◆ Records supplied:
*-*-*

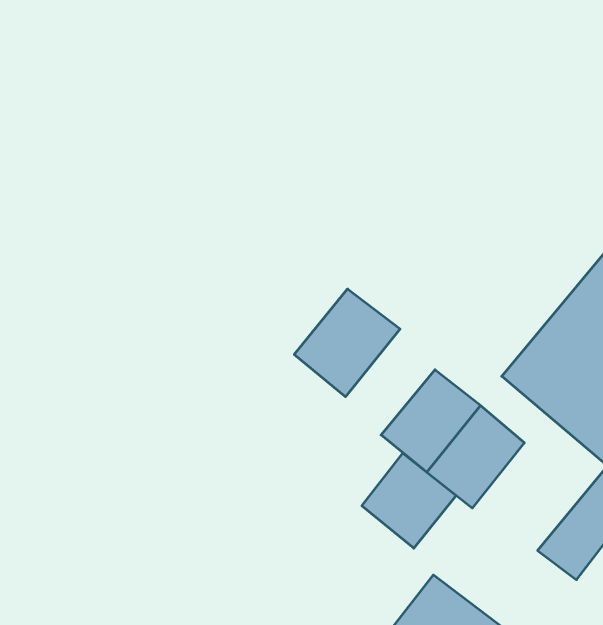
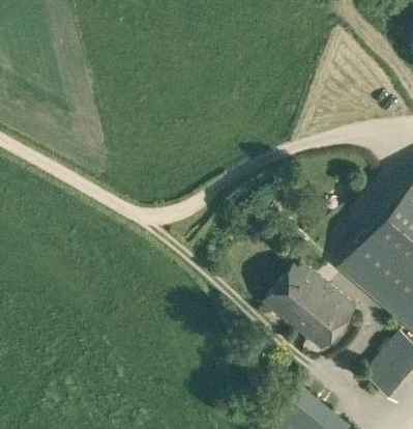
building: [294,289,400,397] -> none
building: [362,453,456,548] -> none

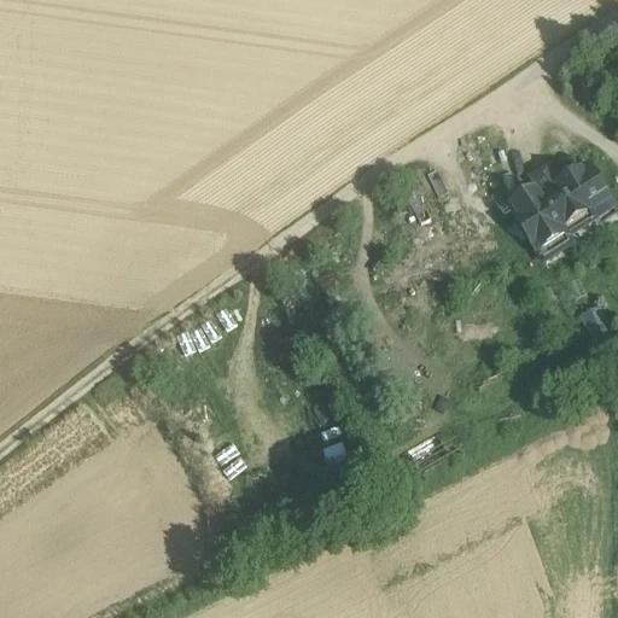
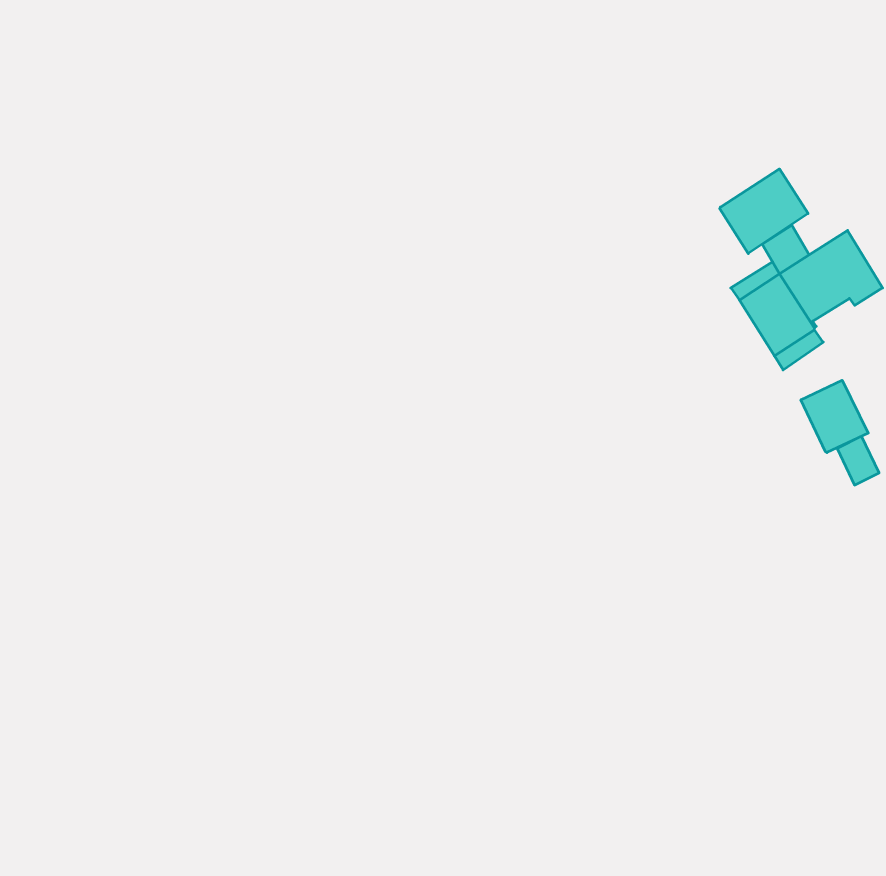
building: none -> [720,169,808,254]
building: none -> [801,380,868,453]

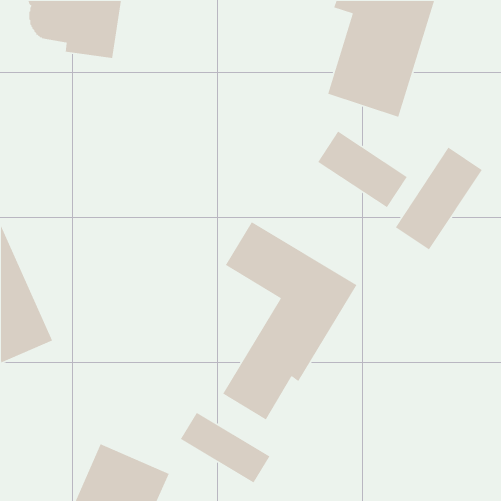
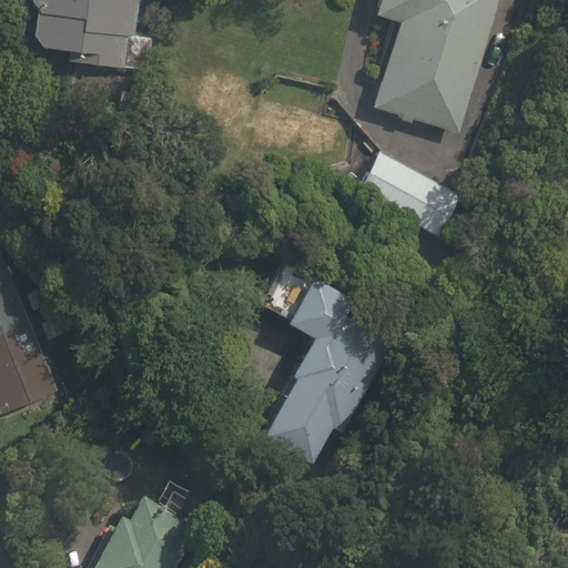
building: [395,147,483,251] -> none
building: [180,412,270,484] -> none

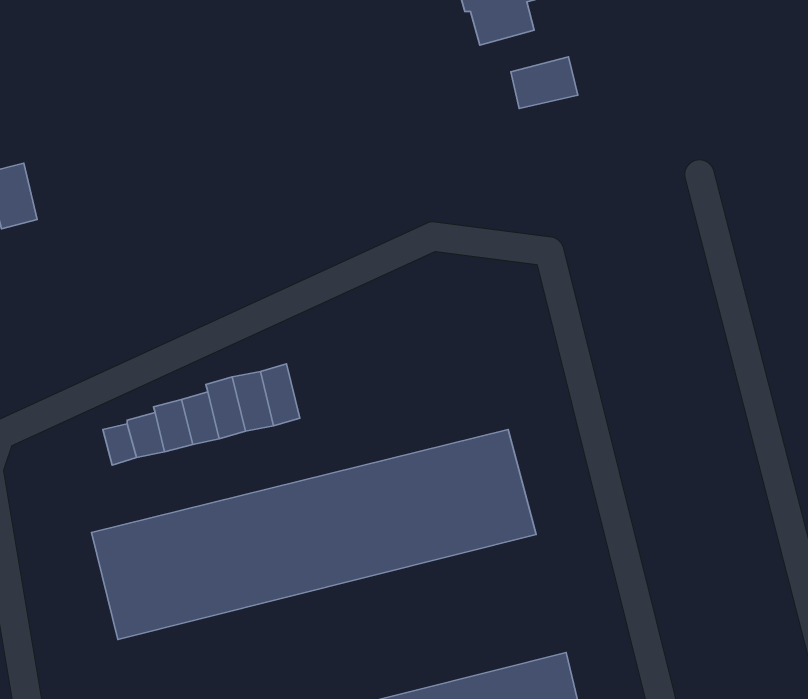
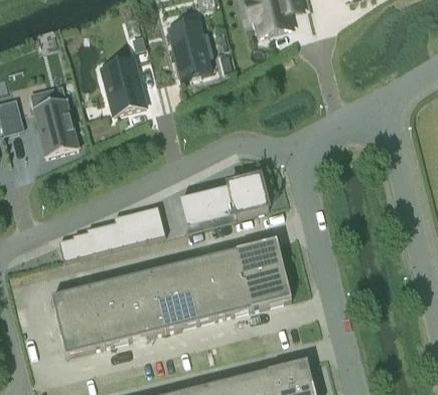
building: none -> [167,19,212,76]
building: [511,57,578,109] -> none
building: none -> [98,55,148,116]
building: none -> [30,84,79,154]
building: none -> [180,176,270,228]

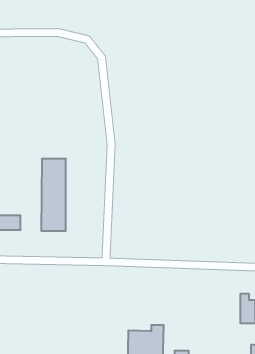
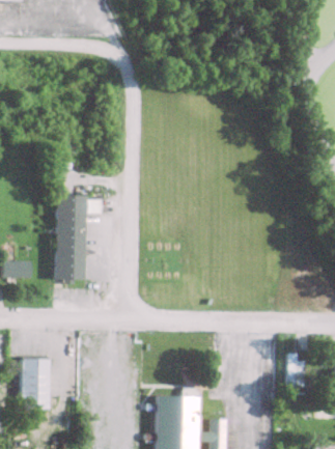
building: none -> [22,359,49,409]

*-*-*

◆ Job item: For this exercise, return the data above exactly and leave every picture out.

◆ Result for this task:
building: [294,289,400,397] -> none
building: [362,453,456,548] -> none

building: none -> [720,169,808,254]
building: none -> [801,380,868,453]

building: [395,147,483,251] -> none
building: [180,412,270,484] -> none

building: none -> [167,19,212,76]
building: [511,57,578,109] -> none
building: none -> [98,55,148,116]
building: none -> [30,84,79,154]
building: none -> [180,176,270,228]

building: none -> [22,359,49,409]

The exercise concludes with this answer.